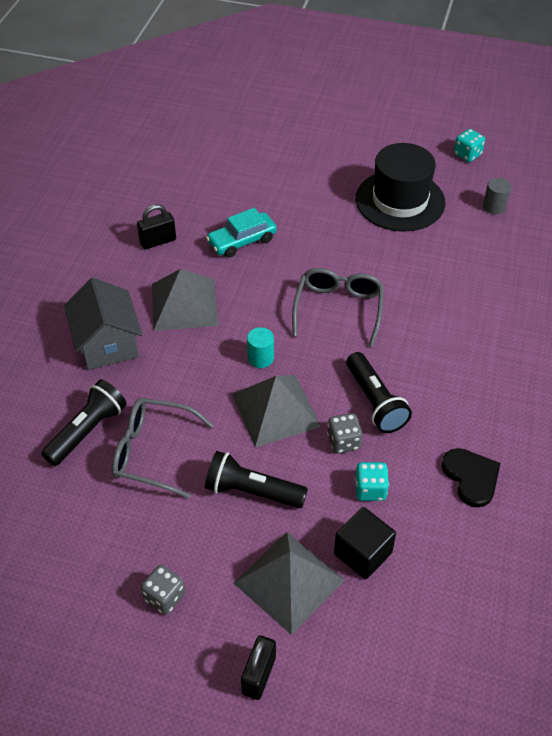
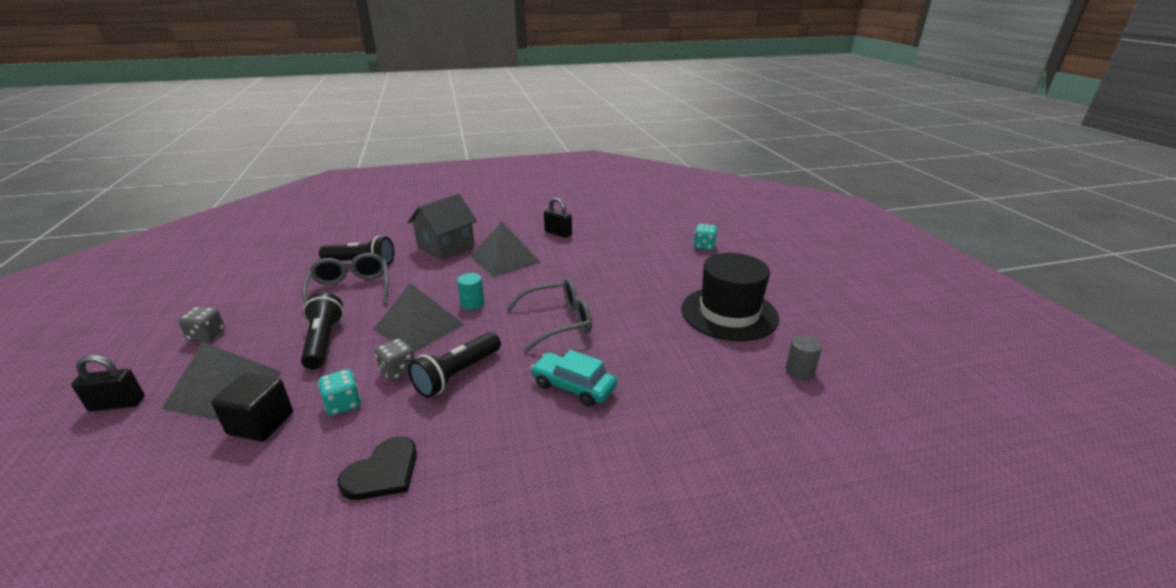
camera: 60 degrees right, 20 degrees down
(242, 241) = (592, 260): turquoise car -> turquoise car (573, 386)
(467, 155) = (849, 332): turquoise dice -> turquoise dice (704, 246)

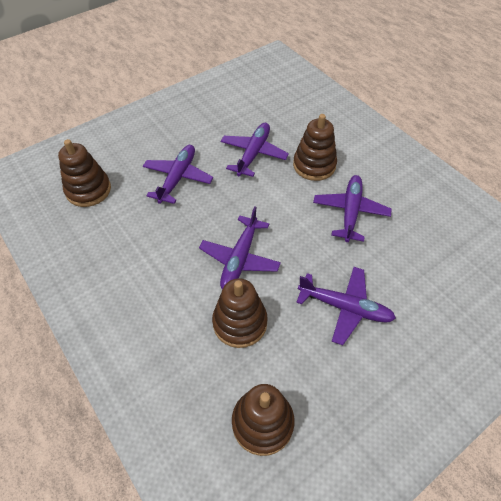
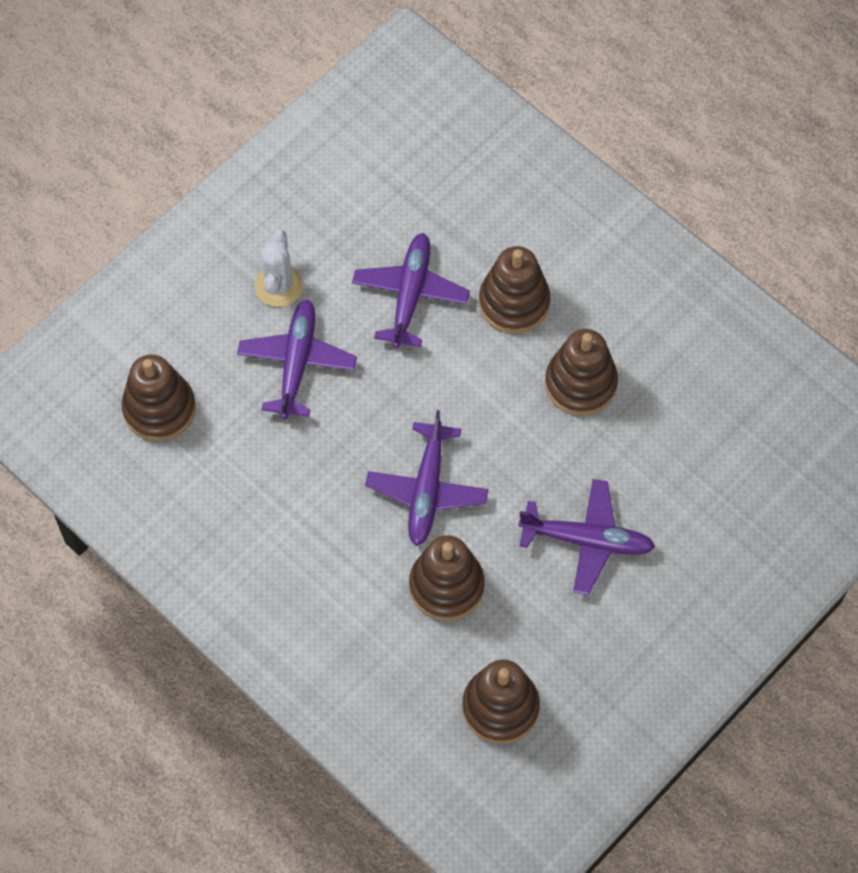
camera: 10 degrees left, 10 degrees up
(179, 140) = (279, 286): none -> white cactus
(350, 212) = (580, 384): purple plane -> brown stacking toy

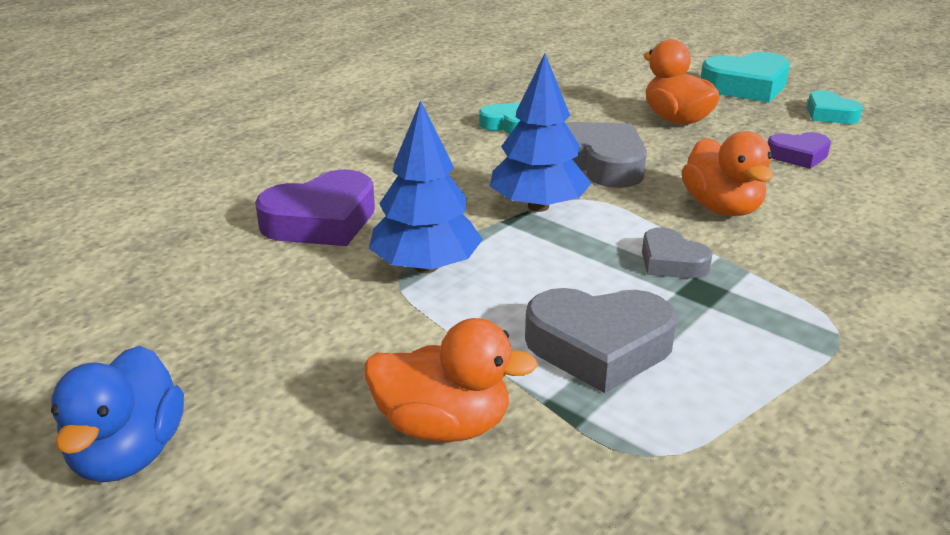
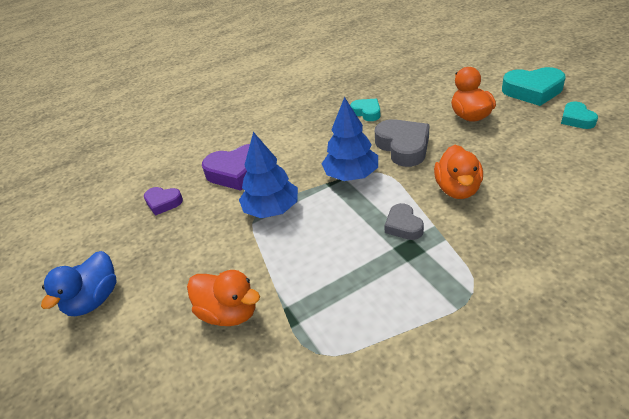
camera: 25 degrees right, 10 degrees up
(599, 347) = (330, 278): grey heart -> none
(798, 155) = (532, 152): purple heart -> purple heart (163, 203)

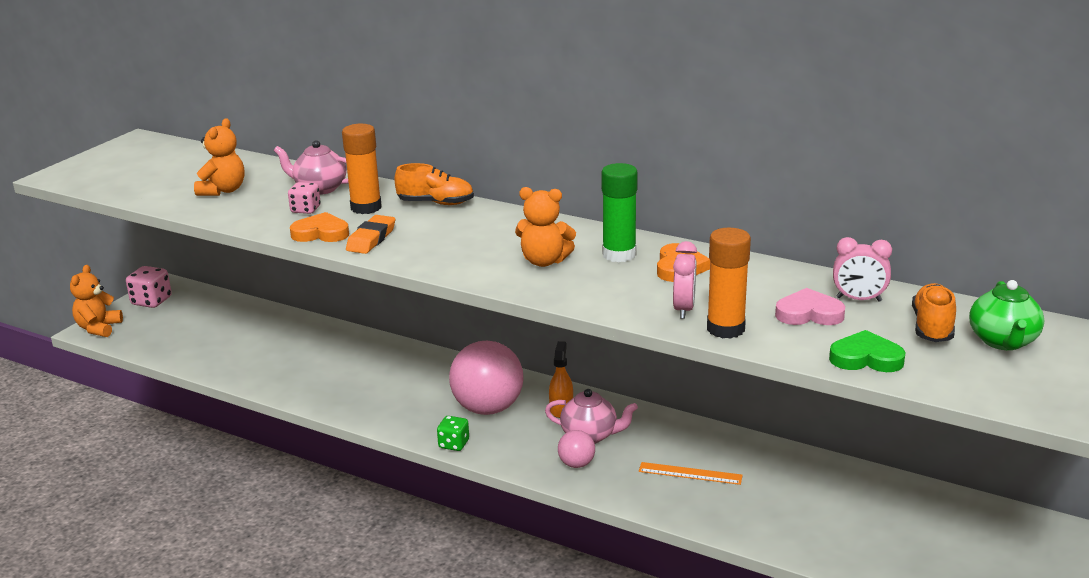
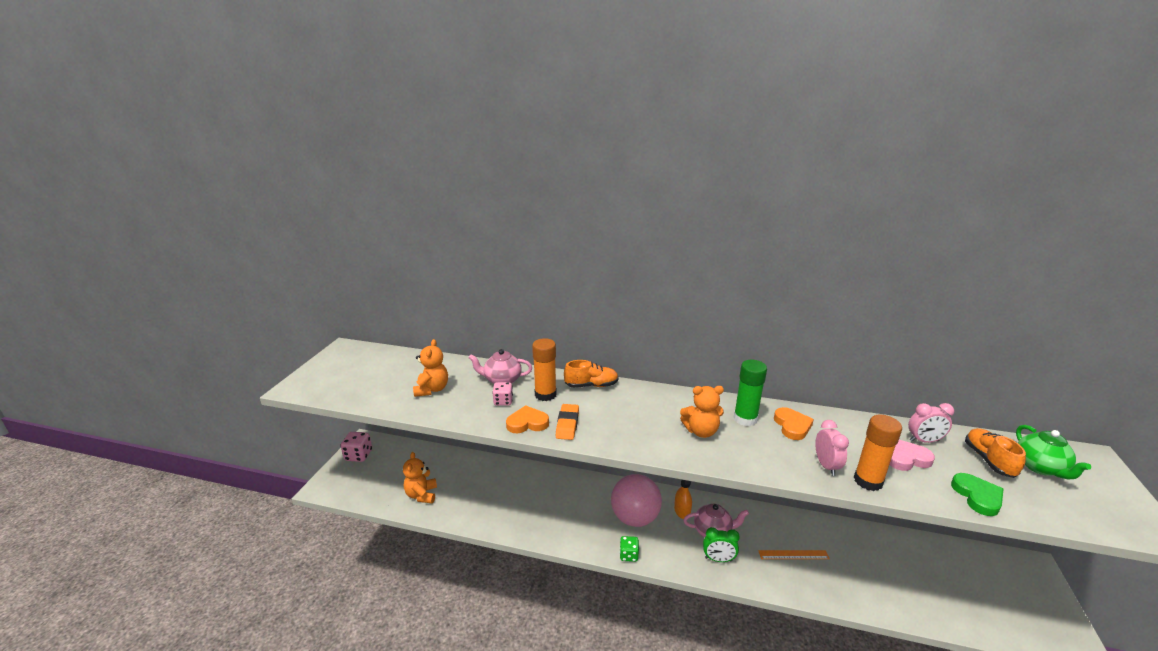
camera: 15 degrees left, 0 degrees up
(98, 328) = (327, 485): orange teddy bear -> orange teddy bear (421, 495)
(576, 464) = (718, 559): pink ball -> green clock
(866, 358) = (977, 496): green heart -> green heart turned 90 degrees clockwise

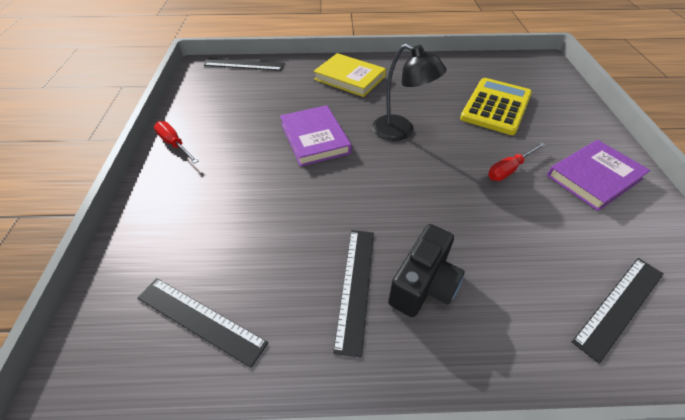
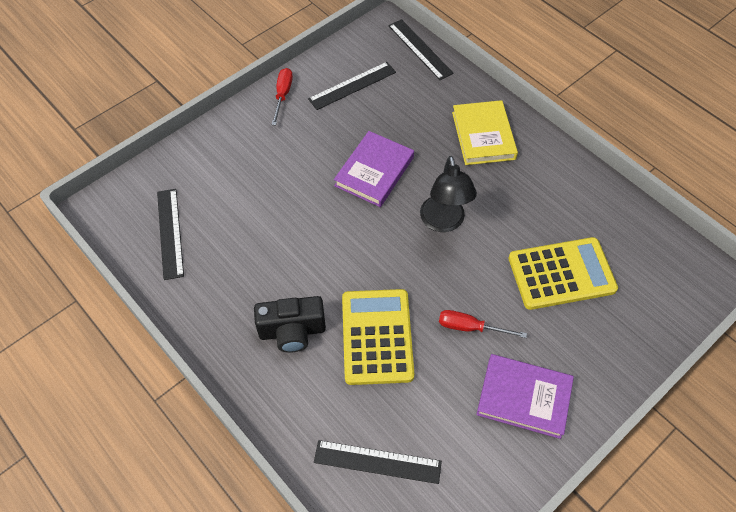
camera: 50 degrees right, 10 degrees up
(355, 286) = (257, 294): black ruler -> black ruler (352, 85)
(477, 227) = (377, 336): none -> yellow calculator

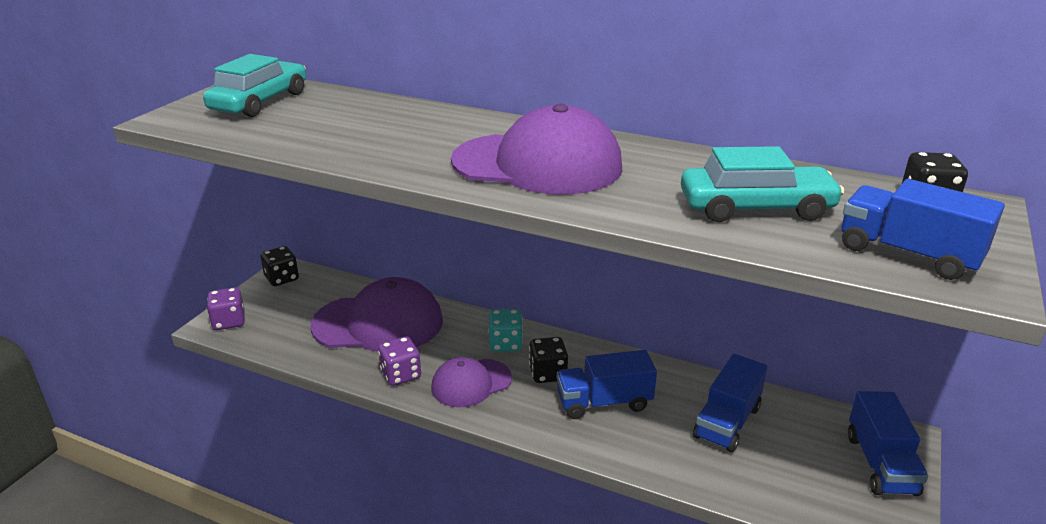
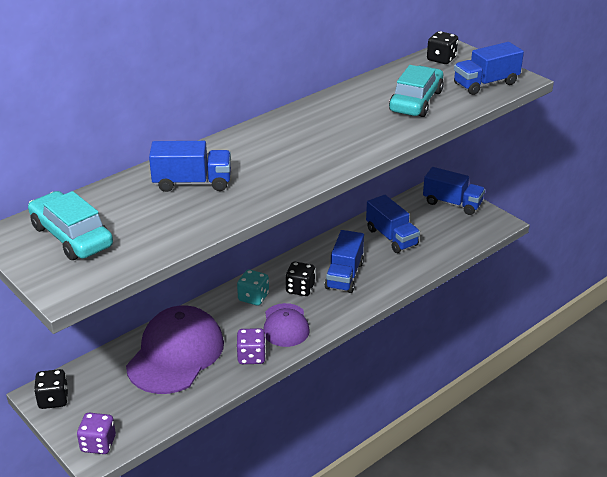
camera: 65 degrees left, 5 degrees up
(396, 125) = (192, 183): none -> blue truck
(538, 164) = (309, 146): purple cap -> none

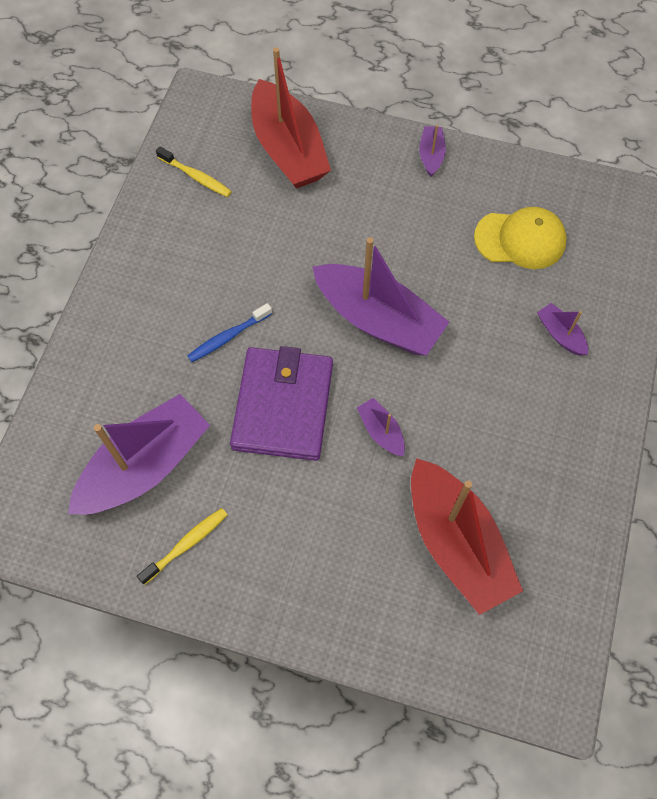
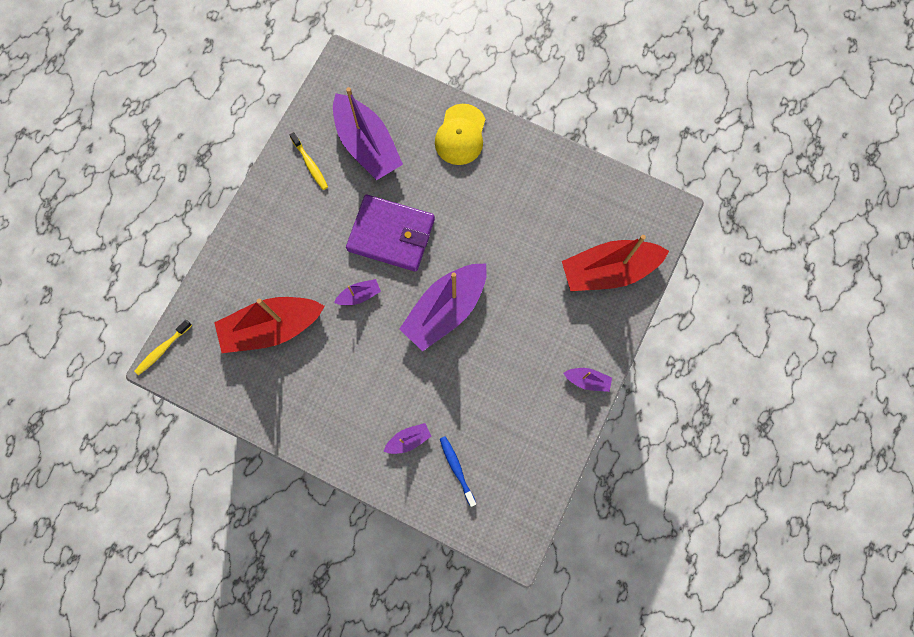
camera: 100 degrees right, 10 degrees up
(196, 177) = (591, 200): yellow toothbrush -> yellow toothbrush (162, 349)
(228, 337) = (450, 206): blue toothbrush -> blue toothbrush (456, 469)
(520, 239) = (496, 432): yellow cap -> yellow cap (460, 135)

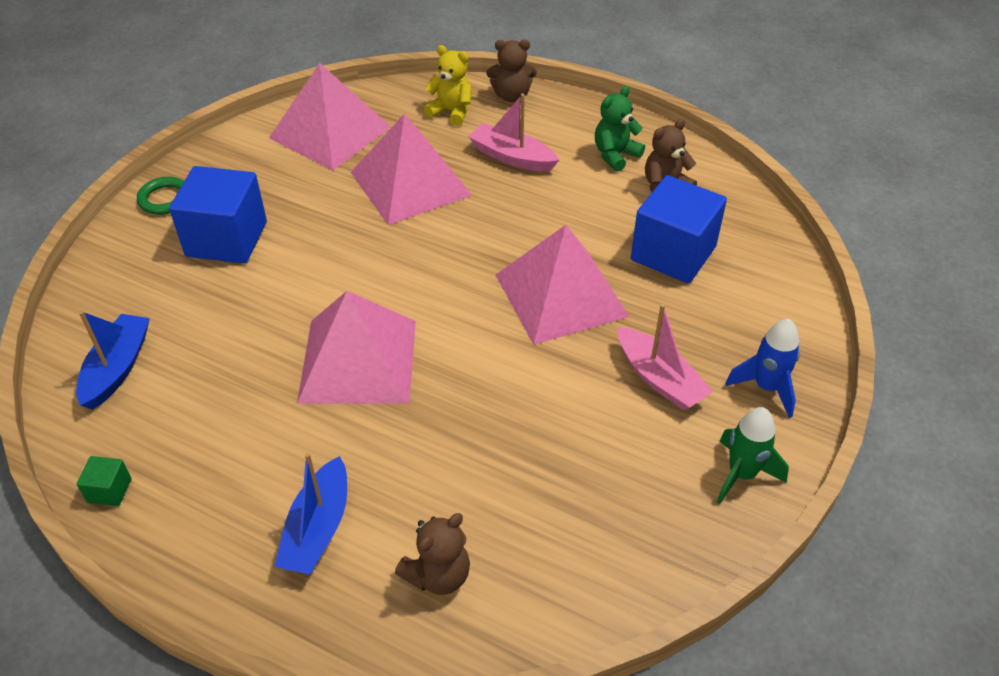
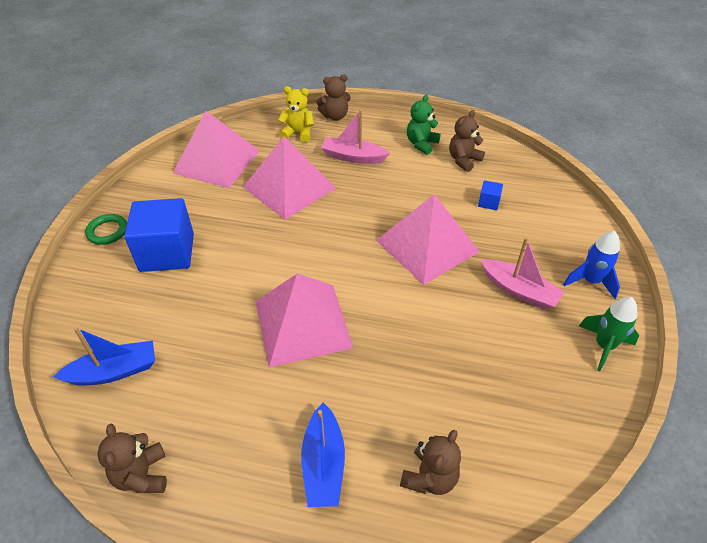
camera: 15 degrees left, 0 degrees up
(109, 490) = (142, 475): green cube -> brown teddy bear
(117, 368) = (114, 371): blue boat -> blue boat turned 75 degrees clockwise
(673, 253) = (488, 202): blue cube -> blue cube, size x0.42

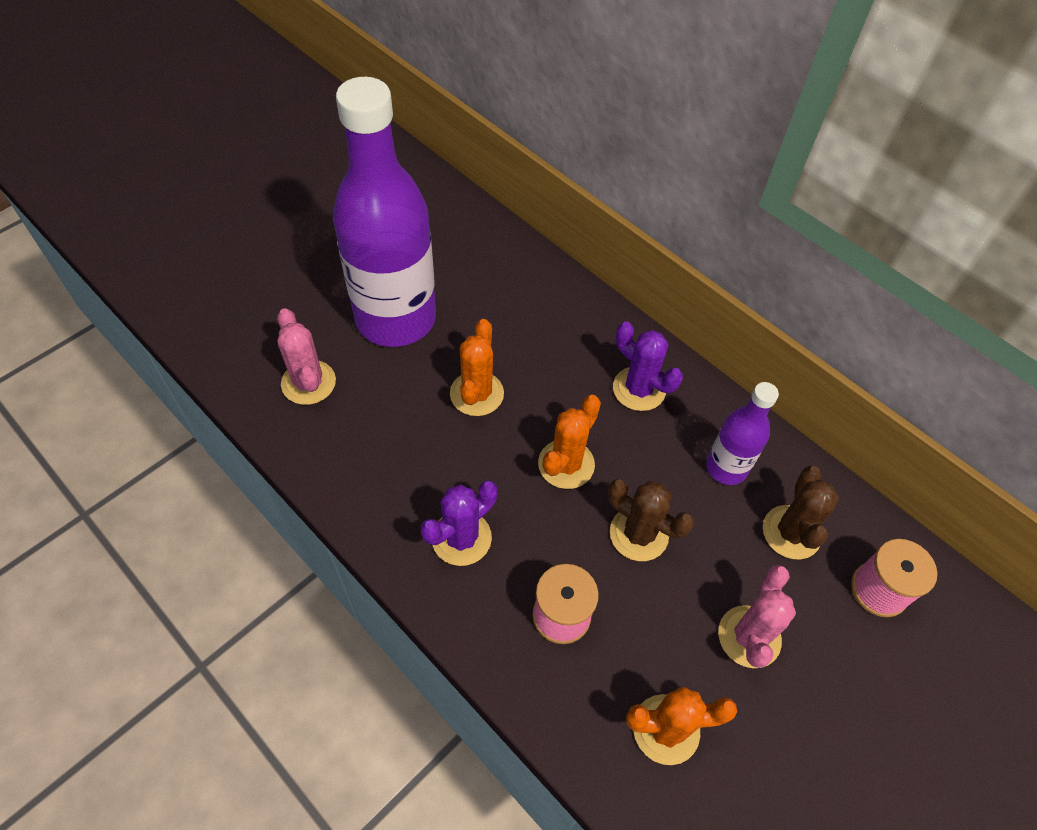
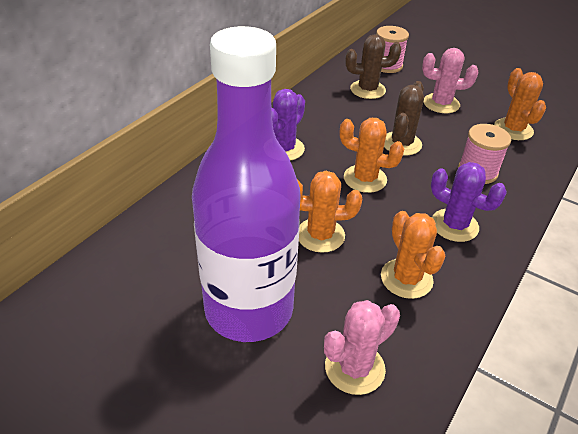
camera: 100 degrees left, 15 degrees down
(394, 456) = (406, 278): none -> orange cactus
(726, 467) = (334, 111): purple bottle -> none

■ WHAT YOU HAVE TO DO
Output the lines above verbatim, images excluded.

■ COMPLETED EXERCISE
camera: 60 degrees right, 20 degrees down
(242, 241) = (592, 260): turquoise car -> turquoise car (573, 386)
(467, 155) = (849, 332): turquoise dice -> turquoise dice (704, 246)

camera: 10 degrees left, 10 degrees up
(179, 140) = (279, 286): none -> white cactus
(350, 212) = (580, 384): purple plane -> brown stacking toy

camera: 25 degrees right, 10 degrees up
(599, 347) = (330, 278): grey heart -> none
(798, 155) = (532, 152): purple heart -> purple heart (163, 203)

camera: 15 degrees left, 0 degrees up
(98, 328) = (327, 485): orange teddy bear -> orange teddy bear (421, 495)
(576, 464) = (718, 559): pink ball -> green clock
(866, 358) = (977, 496): green heart -> green heart turned 90 degrees clockwise

camera: 50 degrees right, 10 degrees up
(355, 286) = (257, 294): black ruler -> black ruler (352, 85)
(477, 227) = (377, 336): none -> yellow calculator

camera: 65 degrees left, 5 degrees up
(396, 125) = (192, 183): none -> blue truck
(538, 164) = (309, 146): purple cap -> none

camera: 100 degrees right, 10 degrees up
(196, 177) = (591, 200): yellow toothbrush -> yellow toothbrush (162, 349)
(228, 337) = (450, 206): blue toothbrush -> blue toothbrush (456, 469)
(520, 239) = (496, 432): yellow cap -> yellow cap (460, 135)

camera: 15 degrees left, 0 degrees up
(109, 490) = (142, 475): green cube -> brown teddy bear
(117, 368) = (114, 371): blue boat -> blue boat turned 75 degrees clockwise
(673, 253) = (488, 202): blue cube -> blue cube, size x0.42

camera: 100 degrees left, 15 degrees down
(394, 456) = (406, 278): none -> orange cactus
(726, 467) = (334, 111): purple bottle -> none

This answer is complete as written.